### Exercise goal:
Your answer must consist of exactly the lines below, starting with the line with "pink brick C10:E10" and going on through the line with "orange brick E2:E3 level 1 -> none", and nothing else.

### Recorded information:

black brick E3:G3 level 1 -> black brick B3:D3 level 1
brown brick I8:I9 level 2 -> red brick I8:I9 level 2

--

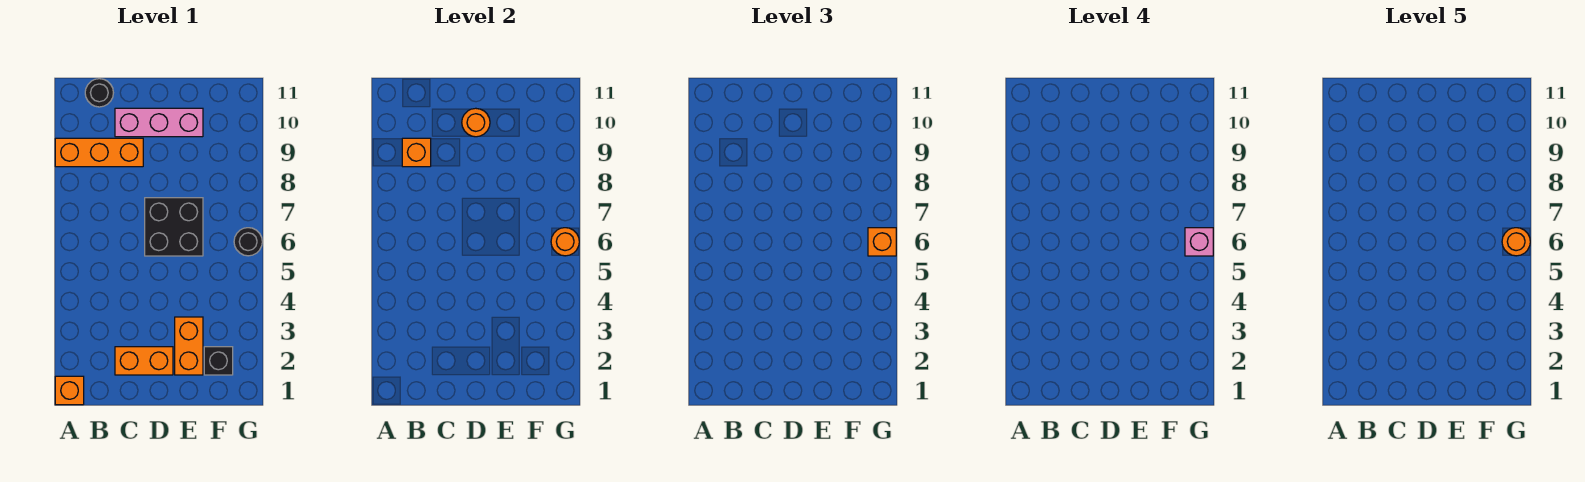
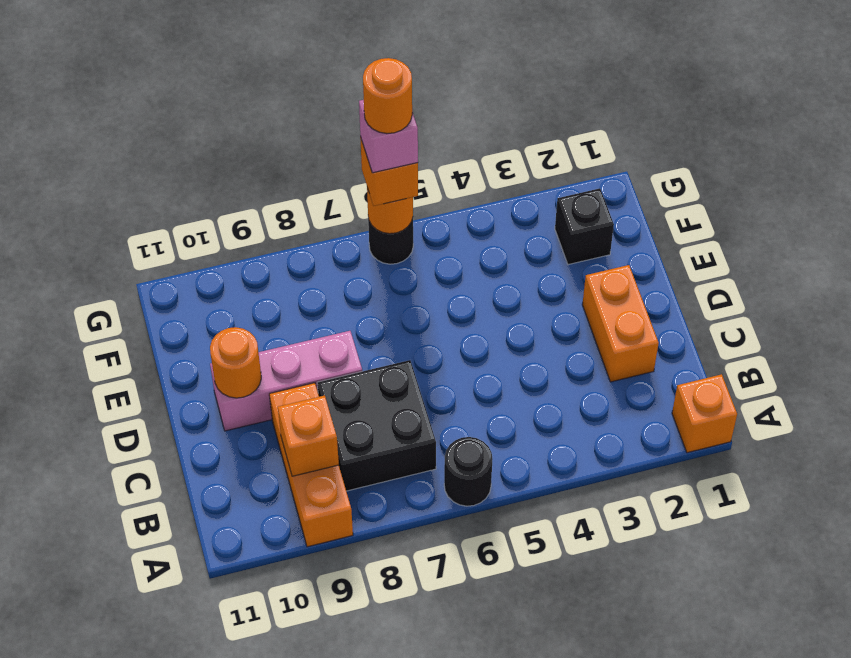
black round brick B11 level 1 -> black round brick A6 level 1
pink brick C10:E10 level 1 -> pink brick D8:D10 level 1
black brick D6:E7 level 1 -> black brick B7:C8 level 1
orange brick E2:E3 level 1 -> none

### Solved exercise:
pink brick C10:E10 level 1 -> pink brick D8:D10 level 1
black brick D6:E7 level 1 -> black brick B7:C8 level 1
orange brick E2:E3 level 1 -> none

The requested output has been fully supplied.